***** Supplied data *****

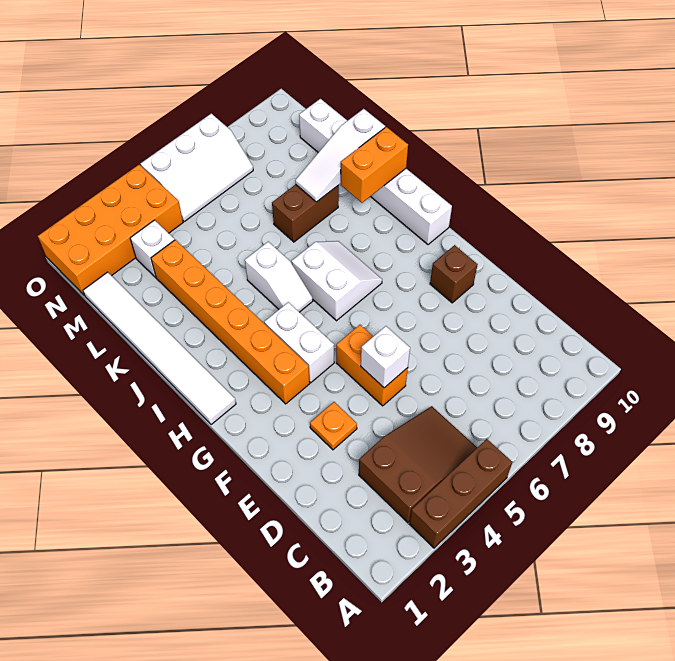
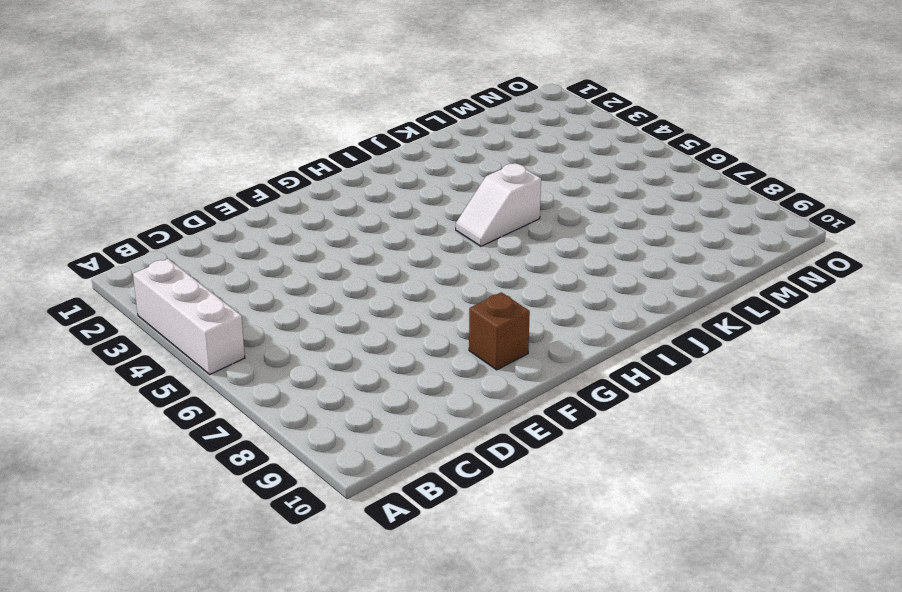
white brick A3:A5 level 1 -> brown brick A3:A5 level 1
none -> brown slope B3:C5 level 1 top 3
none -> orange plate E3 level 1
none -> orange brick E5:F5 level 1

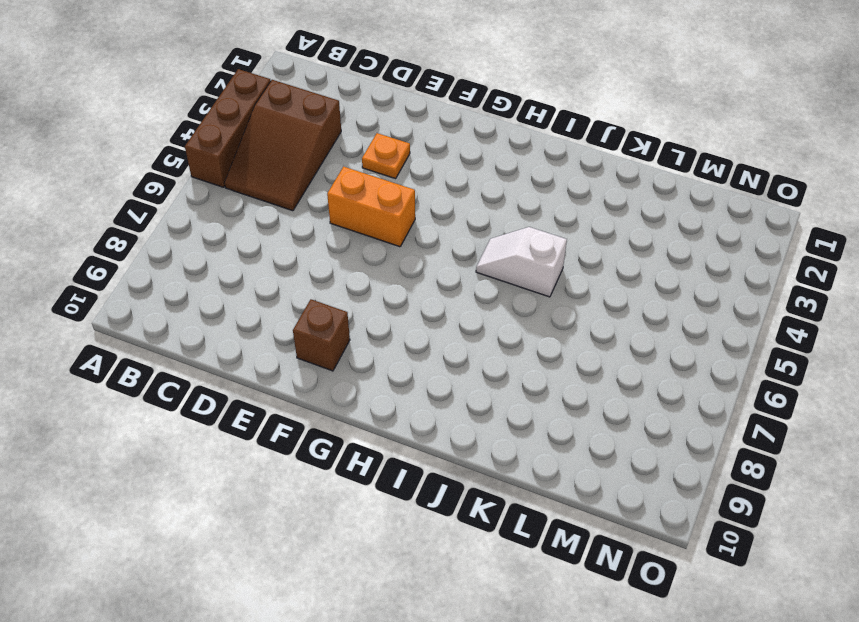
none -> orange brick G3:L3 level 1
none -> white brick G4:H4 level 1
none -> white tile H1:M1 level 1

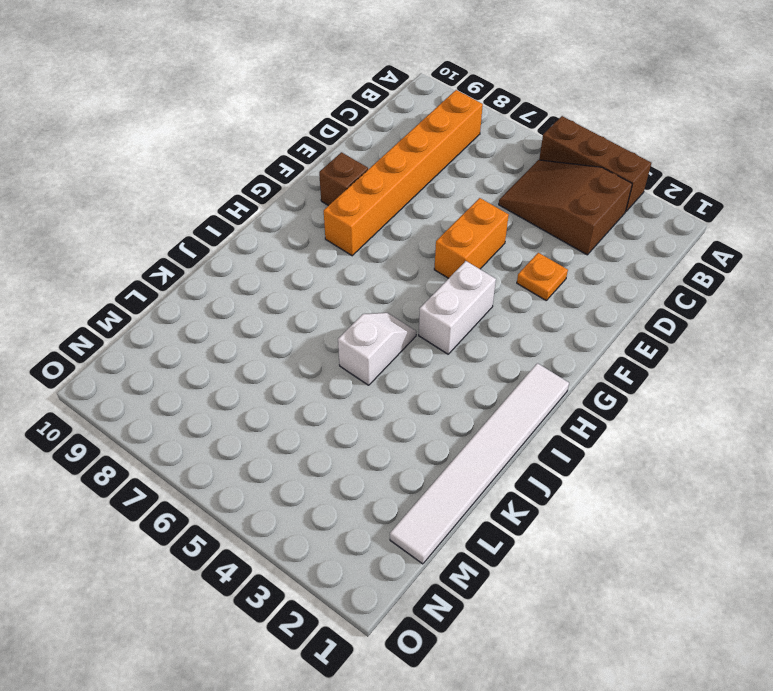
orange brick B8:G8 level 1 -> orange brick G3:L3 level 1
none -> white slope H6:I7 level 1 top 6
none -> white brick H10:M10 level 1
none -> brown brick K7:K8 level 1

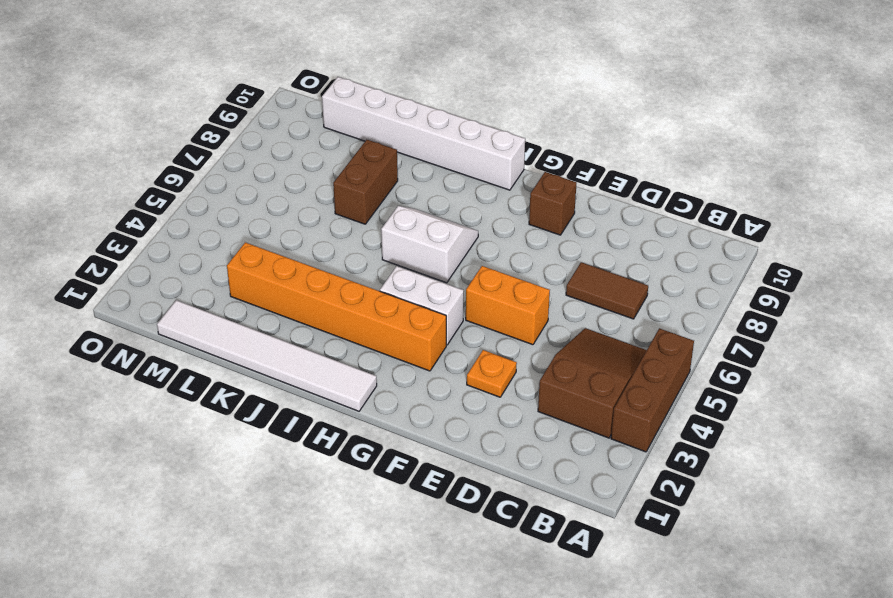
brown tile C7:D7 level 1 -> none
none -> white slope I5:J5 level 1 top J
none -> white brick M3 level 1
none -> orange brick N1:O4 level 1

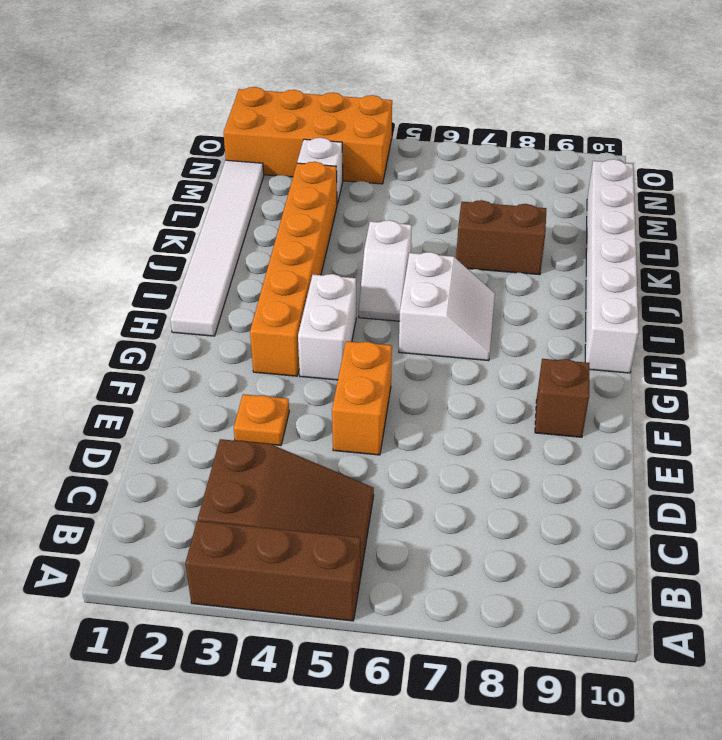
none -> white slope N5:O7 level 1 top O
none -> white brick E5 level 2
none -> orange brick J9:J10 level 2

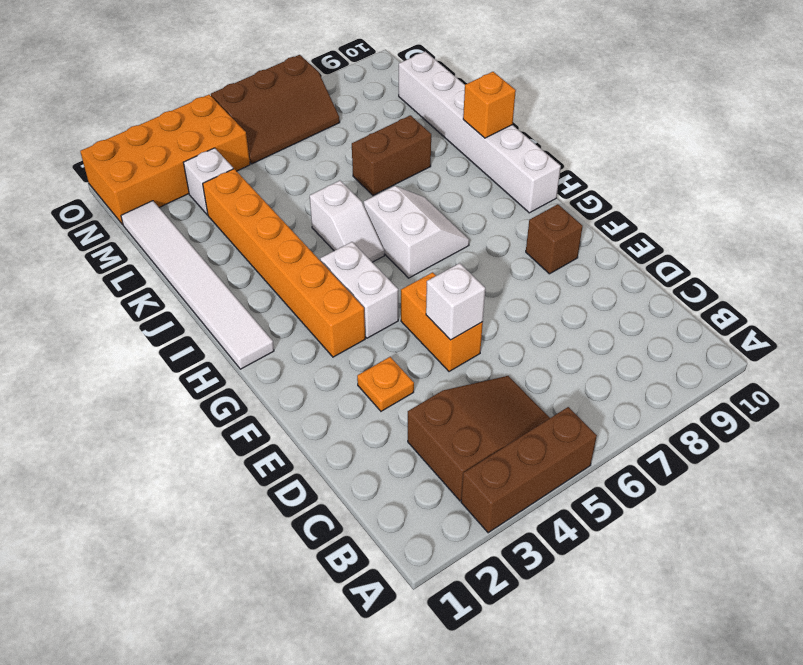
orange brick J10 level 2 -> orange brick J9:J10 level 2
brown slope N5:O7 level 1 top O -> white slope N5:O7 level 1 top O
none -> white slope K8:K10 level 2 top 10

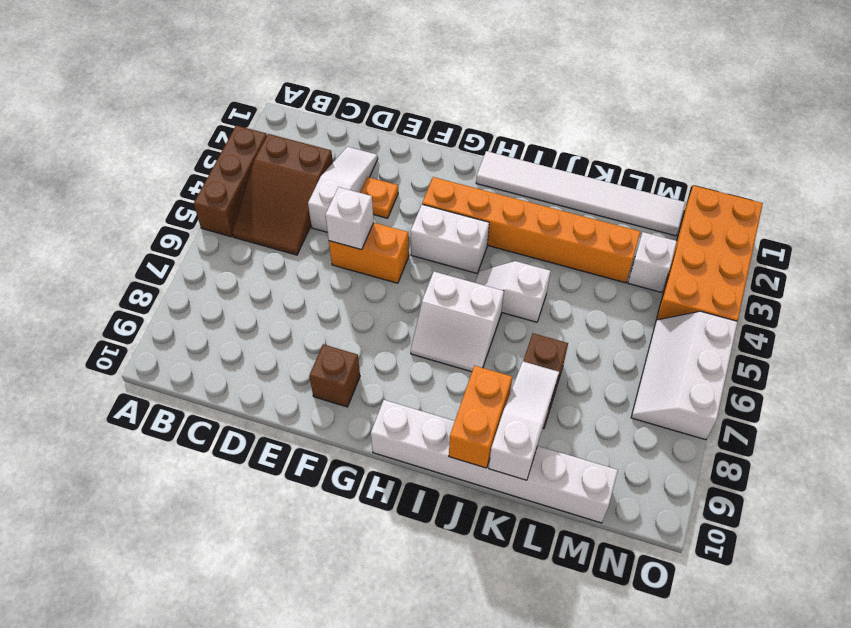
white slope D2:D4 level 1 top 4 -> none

*****

# Task directions
Please copy, exactly as written, the lines from the one that contains "none -> brown brick K7:K8 level 1" through the end of the records, both ends included. Do not include the pictures.

# Solution
none -> brown brick K7:K8 level 1

brown tile C7:D7 level 1 -> none
none -> white slope I5:J5 level 1 top J
none -> white brick M3 level 1
none -> orange brick N1:O4 level 1

none -> white slope N5:O7 level 1 top O
none -> white brick E5 level 2
none -> orange brick J9:J10 level 2

orange brick J10 level 2 -> orange brick J9:J10 level 2
brown slope N5:O7 level 1 top O -> white slope N5:O7 level 1 top O
none -> white slope K8:K10 level 2 top 10

white slope D2:D4 level 1 top 4 -> none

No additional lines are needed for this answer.